## Goal of the exercise
Output the lines from the one holding "replaced | brosse" to the end of the entries that follow, exactly and only those, minus any pictures.
Exercise data START
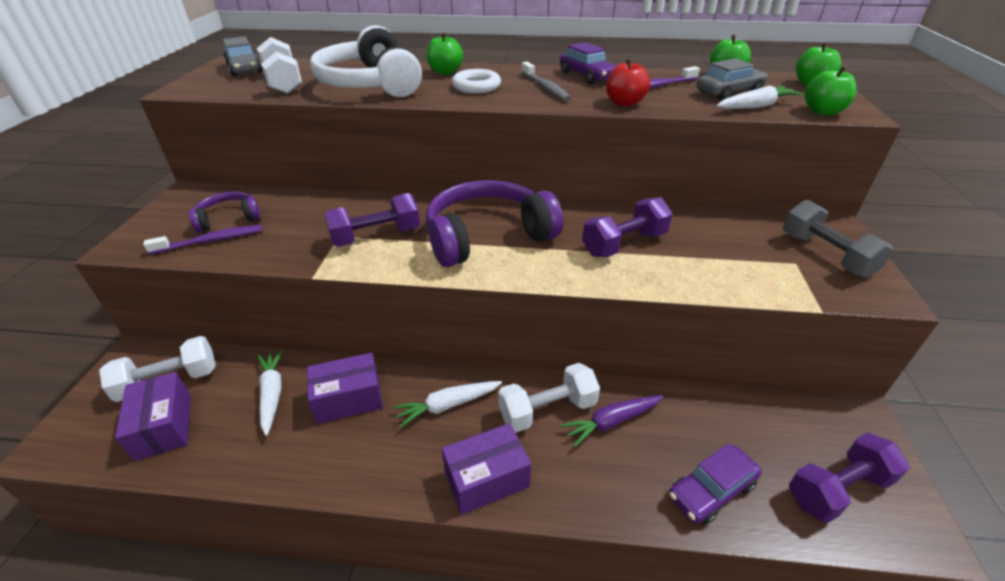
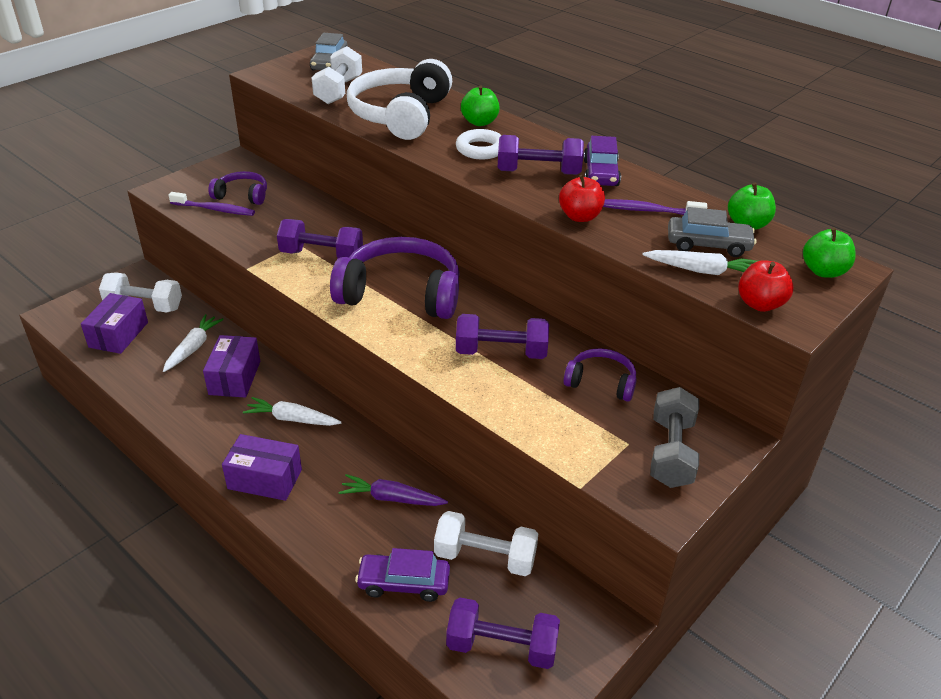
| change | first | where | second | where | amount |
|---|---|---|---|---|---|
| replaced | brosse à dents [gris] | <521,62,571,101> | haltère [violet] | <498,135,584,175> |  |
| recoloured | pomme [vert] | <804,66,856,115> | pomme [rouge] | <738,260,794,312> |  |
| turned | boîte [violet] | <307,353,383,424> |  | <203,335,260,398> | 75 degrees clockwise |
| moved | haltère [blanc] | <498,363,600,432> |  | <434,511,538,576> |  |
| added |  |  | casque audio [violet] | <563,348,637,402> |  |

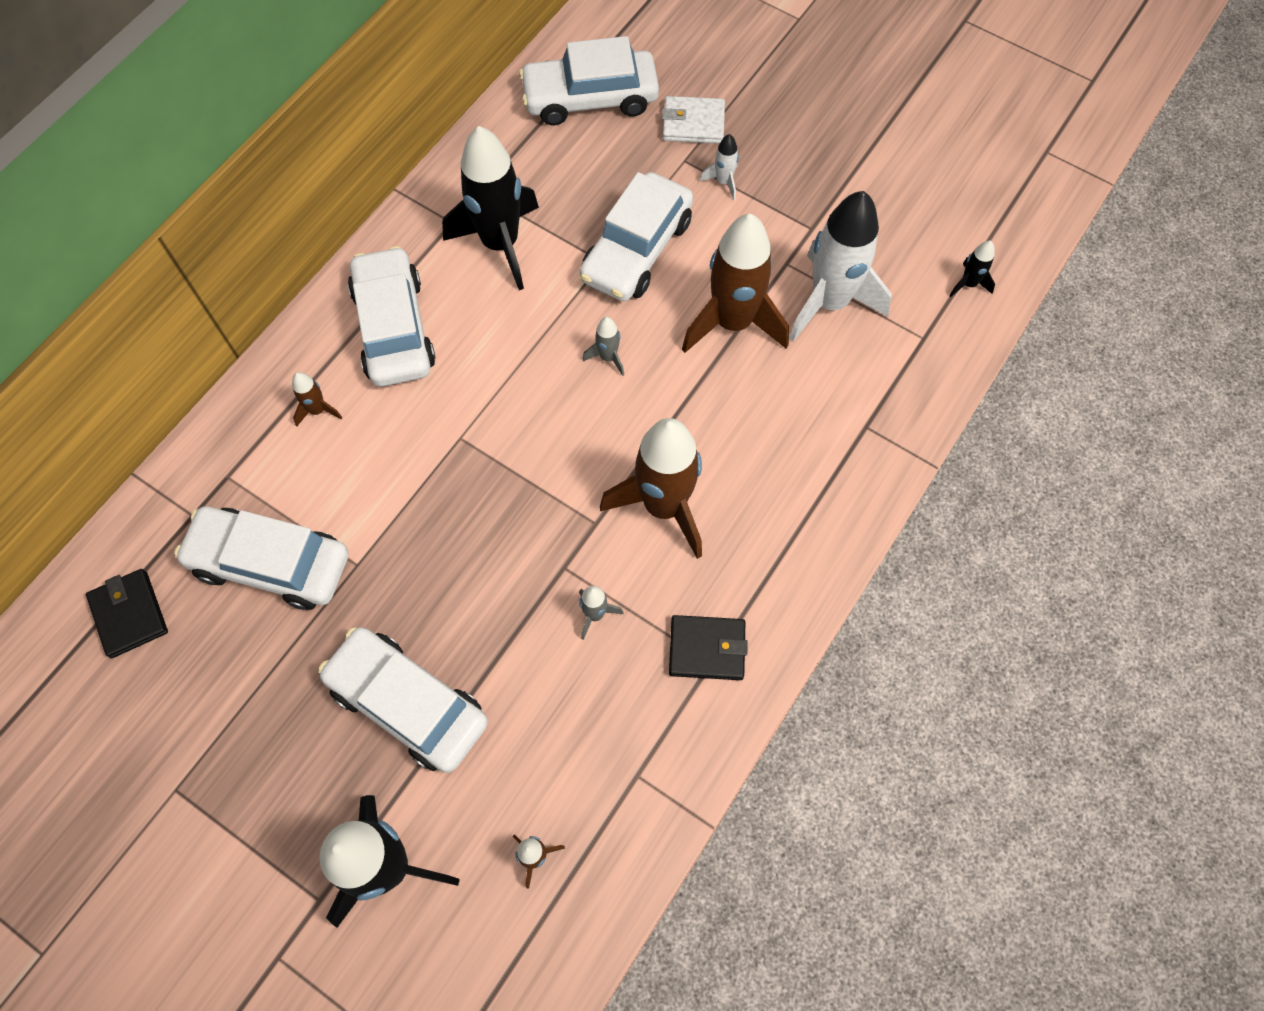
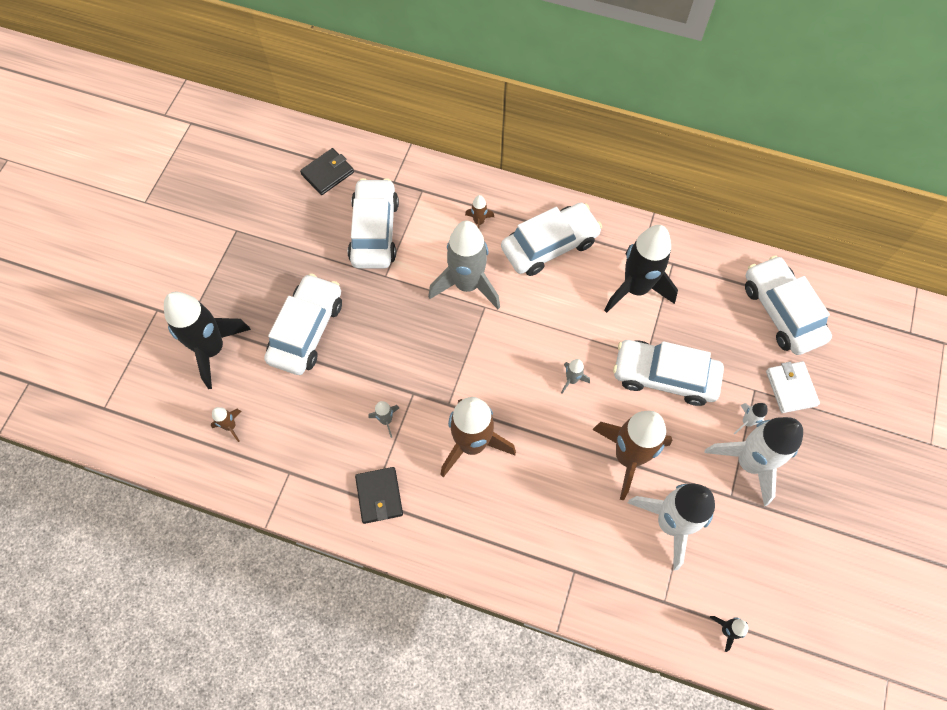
| change | first | where | second | where | amount |
|---|---|---|---|---|---|
| added |  |  | fusée [gris] | <428,221,500,309> |  |
| added |  |  | fusée [blanc] | <705,417,803,506> |  |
Exercise data END
## Answer to this exercise
| replaced | brosse à dents [gris] | <521,62,571,101> | haltère [violet] | <498,135,584,175> |  |
| recoloured | pomme [vert] | <804,66,856,115> | pomme [rouge] | <738,260,794,312> |  |
| turned | boîte [violet] | <307,353,383,424> |  | <203,335,260,398> | 75 degrees clockwise |
| moved | haltère [blanc] | <498,363,600,432> |  | <434,511,538,576> |  |
| added |  |  | casque audio [violet] | <563,348,637,402> |  |

| change | first | where | second | where | amount |
|---|---|---|---|---|---|
| added |  |  | fusée [gris] | <428,221,500,309> |  |
| added |  |  | fusée [blanc] | <705,417,803,506> |  |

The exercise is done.